Return exactly the lines of the entries, from the one with "(535, 352) = (546, 256): white" to the last.
#####
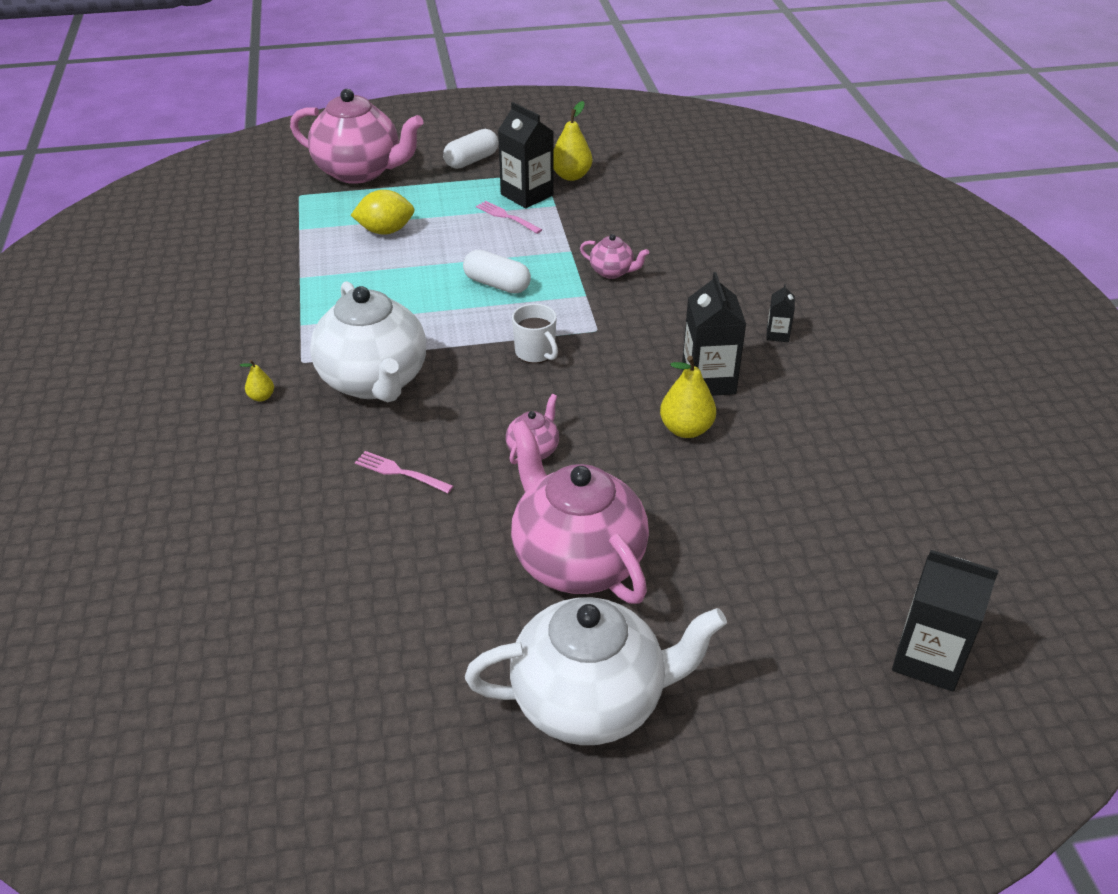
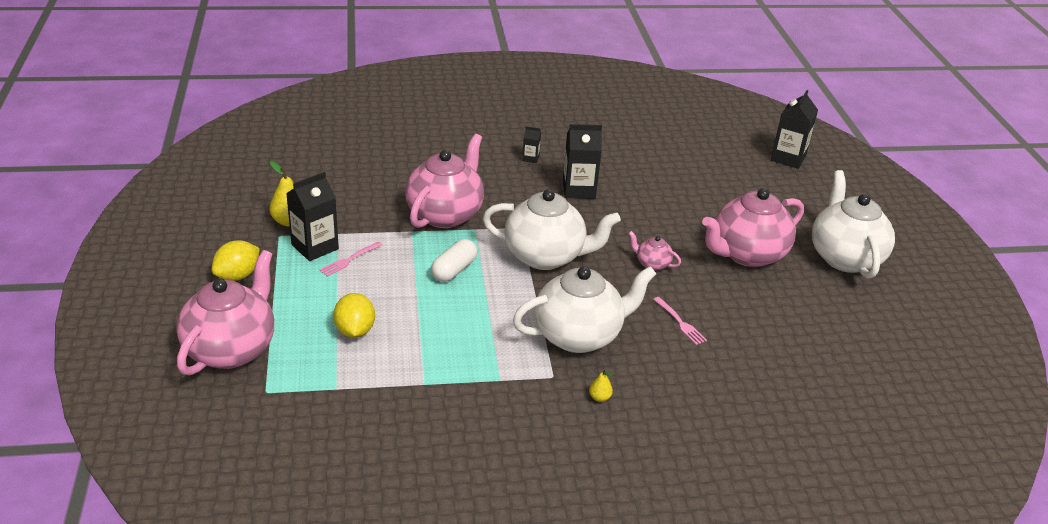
camera: 90 degrees left, 5 degrees down
(400, 472) = (680, 322): pink fork -> pink fork turned 60 degrees counterclockwise
(471, 160) = (238, 275): white capsule -> yellow lemon
(535, 352) = (546, 256): white mug -> white teapot
(612, 272) = (445, 214): pink teapot -> pink teapot, size x2.27
(686, 429) = (627, 204): yellow pear -> none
#####
**SOLUTION TO THIS PROBLEM:**
(535, 352) = (546, 256): white mug -> white teapot
(612, 272) = (445, 214): pink teapot -> pink teapot, size x2.27
(686, 429) = (627, 204): yellow pear -> none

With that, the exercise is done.